__About this exercise__:
Please copy out the entries below exactly, beginning with the line that contains "purple brick F2 level" and ending with the line that contains "black brick E7:E10", and include nothing outside that span.

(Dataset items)

-=-=-

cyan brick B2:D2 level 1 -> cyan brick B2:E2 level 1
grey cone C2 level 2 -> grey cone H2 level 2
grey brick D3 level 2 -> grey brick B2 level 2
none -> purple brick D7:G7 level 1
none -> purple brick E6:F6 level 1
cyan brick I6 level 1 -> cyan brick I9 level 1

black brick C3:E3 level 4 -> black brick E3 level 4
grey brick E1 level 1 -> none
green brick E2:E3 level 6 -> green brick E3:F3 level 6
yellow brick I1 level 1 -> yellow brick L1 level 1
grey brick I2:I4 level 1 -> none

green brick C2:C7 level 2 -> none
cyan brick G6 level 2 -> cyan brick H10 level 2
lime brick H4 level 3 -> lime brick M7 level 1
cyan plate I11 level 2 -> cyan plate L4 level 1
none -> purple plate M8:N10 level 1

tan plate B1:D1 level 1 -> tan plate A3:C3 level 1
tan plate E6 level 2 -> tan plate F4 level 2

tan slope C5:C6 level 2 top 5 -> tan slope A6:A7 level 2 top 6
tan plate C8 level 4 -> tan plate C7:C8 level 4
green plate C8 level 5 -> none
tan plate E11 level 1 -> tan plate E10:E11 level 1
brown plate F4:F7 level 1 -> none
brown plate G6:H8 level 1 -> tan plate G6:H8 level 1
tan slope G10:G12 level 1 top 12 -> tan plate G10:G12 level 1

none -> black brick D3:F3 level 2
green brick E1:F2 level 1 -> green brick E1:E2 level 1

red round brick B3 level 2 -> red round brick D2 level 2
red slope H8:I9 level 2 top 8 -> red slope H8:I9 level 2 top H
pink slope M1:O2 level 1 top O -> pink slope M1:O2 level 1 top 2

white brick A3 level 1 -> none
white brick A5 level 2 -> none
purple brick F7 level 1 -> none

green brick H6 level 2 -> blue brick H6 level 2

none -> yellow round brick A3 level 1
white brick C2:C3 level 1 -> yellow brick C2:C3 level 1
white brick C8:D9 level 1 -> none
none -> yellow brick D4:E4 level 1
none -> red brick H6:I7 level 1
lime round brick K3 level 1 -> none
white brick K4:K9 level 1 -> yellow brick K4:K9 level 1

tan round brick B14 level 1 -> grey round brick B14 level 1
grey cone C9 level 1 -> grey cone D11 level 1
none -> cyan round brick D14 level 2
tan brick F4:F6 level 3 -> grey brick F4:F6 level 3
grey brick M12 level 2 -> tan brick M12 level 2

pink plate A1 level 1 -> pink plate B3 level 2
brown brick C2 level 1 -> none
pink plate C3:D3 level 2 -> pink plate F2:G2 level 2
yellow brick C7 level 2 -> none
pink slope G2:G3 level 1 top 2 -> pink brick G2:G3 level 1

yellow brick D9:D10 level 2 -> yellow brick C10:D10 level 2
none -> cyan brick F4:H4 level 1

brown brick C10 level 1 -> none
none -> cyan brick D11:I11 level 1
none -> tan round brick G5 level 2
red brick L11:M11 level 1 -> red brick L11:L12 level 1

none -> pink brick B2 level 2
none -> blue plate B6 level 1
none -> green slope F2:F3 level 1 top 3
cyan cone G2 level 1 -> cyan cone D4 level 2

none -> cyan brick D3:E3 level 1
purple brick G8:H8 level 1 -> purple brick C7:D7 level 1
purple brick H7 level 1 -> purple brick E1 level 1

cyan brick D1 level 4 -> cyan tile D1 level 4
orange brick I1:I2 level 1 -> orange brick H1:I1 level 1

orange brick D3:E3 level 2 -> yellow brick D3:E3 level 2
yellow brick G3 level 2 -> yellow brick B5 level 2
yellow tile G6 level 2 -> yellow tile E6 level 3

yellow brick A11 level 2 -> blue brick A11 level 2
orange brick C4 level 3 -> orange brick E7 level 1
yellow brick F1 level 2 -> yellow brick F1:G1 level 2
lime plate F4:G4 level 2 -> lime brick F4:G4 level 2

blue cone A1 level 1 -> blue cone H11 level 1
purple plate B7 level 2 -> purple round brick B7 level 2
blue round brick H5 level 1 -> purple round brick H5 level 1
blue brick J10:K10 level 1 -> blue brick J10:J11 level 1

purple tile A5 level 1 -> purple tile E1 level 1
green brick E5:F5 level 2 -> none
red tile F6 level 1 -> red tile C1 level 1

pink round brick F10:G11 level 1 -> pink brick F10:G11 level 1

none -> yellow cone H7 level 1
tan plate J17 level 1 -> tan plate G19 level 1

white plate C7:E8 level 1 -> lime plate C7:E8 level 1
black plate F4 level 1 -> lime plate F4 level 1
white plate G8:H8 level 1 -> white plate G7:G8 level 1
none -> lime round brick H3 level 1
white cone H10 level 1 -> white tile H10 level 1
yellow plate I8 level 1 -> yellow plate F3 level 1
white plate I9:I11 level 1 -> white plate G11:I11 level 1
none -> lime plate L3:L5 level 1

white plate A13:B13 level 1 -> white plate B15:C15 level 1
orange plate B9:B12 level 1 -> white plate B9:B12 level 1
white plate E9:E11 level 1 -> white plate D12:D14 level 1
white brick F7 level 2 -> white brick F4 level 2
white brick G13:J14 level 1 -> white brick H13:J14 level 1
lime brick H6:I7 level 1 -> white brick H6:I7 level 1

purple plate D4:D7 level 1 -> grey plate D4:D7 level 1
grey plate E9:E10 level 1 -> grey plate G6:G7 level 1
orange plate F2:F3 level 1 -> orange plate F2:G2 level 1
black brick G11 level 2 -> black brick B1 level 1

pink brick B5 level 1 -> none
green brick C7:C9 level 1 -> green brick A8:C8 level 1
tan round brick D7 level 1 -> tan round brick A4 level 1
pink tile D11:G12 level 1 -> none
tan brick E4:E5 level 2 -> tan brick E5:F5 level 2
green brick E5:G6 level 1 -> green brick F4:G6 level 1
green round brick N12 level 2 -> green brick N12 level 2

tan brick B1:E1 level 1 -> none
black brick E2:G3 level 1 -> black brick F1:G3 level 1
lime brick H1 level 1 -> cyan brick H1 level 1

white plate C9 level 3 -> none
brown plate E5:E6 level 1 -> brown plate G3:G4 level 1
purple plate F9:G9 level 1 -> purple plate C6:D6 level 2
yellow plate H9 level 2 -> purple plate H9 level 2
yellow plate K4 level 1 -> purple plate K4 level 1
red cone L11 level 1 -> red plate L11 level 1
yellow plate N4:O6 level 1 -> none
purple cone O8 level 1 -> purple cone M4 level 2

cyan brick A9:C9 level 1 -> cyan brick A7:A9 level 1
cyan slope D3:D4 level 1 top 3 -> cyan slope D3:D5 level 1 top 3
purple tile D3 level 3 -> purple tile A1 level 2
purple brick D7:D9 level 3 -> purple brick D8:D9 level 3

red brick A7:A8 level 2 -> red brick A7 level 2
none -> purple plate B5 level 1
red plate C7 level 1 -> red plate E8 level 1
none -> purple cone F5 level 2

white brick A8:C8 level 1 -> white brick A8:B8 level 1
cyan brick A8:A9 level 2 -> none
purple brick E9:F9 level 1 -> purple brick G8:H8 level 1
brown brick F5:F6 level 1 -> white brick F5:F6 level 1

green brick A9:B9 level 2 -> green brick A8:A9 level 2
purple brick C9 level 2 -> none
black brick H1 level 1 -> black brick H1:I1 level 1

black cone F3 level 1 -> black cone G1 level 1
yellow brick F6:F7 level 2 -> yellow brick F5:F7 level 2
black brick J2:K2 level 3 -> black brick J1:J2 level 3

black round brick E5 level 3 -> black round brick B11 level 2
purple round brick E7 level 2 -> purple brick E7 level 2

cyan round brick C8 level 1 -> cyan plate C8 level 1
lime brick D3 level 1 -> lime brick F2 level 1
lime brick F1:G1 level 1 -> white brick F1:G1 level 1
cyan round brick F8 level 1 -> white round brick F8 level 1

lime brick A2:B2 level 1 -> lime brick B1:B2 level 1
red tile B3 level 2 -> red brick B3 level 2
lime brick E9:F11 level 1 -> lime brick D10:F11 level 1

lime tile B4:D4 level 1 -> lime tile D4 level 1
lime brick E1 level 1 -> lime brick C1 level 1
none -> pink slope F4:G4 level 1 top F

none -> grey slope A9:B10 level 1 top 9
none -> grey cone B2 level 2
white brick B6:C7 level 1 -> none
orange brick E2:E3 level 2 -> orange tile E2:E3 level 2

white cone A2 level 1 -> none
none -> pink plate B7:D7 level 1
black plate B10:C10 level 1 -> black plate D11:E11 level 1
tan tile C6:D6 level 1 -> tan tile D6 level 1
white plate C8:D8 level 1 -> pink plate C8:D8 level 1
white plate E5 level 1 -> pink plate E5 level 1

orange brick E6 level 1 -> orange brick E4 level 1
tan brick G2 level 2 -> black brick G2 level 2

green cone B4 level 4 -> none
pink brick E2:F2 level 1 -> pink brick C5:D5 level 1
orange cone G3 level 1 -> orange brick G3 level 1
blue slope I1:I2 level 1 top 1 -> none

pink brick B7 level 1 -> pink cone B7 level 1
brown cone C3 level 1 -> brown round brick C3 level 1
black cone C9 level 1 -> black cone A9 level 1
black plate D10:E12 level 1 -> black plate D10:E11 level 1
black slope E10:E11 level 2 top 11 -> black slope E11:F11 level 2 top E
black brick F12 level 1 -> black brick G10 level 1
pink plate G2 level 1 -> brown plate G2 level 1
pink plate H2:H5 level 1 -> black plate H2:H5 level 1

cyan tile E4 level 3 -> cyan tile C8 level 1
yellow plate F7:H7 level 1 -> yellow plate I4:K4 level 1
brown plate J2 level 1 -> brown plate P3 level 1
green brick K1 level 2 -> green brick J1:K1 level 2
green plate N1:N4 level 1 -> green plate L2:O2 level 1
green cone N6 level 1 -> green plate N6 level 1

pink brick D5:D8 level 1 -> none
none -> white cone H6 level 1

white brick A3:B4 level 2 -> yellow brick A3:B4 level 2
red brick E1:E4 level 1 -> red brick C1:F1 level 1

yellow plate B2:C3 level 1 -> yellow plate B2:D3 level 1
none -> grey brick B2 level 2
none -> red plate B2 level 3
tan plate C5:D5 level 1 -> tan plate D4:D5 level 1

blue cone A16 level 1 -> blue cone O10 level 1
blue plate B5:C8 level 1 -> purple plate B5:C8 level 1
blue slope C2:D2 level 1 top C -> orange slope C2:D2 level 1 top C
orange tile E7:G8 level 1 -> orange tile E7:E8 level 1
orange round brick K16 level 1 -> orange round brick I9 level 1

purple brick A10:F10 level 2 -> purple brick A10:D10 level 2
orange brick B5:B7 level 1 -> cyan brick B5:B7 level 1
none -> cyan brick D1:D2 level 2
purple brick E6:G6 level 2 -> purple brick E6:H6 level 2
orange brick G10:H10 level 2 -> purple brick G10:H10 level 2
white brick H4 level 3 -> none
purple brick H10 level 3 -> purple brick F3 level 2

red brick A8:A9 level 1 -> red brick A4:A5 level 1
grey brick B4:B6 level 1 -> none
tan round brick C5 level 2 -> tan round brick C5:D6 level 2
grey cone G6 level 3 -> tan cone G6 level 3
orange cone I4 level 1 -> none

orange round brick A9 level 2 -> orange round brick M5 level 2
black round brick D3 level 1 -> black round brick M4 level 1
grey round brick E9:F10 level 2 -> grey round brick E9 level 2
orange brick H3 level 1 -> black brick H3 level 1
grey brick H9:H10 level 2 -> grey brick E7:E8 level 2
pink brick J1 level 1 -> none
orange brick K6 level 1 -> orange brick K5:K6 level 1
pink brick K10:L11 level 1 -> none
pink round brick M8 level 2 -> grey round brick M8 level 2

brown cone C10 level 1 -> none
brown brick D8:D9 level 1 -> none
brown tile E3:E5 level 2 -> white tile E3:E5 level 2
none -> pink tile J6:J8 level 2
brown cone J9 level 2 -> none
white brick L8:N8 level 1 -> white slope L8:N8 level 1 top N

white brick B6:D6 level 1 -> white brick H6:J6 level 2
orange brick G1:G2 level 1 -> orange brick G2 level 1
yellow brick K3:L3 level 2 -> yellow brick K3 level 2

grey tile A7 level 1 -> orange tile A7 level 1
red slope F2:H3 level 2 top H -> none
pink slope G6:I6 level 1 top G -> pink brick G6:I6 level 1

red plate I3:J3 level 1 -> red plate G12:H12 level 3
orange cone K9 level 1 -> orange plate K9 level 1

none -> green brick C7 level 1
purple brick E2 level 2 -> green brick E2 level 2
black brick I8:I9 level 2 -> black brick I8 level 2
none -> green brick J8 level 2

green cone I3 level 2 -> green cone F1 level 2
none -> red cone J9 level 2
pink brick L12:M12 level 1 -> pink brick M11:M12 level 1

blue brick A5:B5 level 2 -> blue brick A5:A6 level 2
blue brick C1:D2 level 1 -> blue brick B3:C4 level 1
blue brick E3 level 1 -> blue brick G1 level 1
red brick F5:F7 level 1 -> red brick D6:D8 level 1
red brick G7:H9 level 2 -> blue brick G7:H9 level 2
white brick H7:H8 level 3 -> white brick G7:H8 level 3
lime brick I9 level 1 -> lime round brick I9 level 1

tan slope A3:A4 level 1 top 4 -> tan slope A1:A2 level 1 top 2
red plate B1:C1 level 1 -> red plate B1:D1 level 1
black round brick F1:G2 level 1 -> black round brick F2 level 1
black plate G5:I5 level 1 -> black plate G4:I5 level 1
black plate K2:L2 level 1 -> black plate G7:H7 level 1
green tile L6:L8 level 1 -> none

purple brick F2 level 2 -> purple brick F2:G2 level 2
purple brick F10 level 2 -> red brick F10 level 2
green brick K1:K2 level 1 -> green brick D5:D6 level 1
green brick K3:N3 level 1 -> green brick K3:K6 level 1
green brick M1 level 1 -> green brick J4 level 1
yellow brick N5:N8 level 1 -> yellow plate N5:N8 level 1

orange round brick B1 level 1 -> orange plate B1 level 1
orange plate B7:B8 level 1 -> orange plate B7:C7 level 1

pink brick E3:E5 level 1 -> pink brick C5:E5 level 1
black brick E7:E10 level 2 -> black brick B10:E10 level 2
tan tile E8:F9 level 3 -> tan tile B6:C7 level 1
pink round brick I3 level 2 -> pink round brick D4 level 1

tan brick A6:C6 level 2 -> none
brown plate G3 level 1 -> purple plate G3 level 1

-=-=-

__Your response__:
purple brick F2 level 2 -> purple brick F2:G2 level 2
purple brick F10 level 2 -> red brick F10 level 2
green brick K1:K2 level 1 -> green brick D5:D6 level 1
green brick K3:N3 level 1 -> green brick K3:K6 level 1
green brick M1 level 1 -> green brick J4 level 1
yellow brick N5:N8 level 1 -> yellow plate N5:N8 level 1

orange round brick B1 level 1 -> orange plate B1 level 1
orange plate B7:B8 level 1 -> orange plate B7:C7 level 1

pink brick E3:E5 level 1 -> pink brick C5:E5 level 1
black brick E7:E10 level 2 -> black brick B10:E10 level 2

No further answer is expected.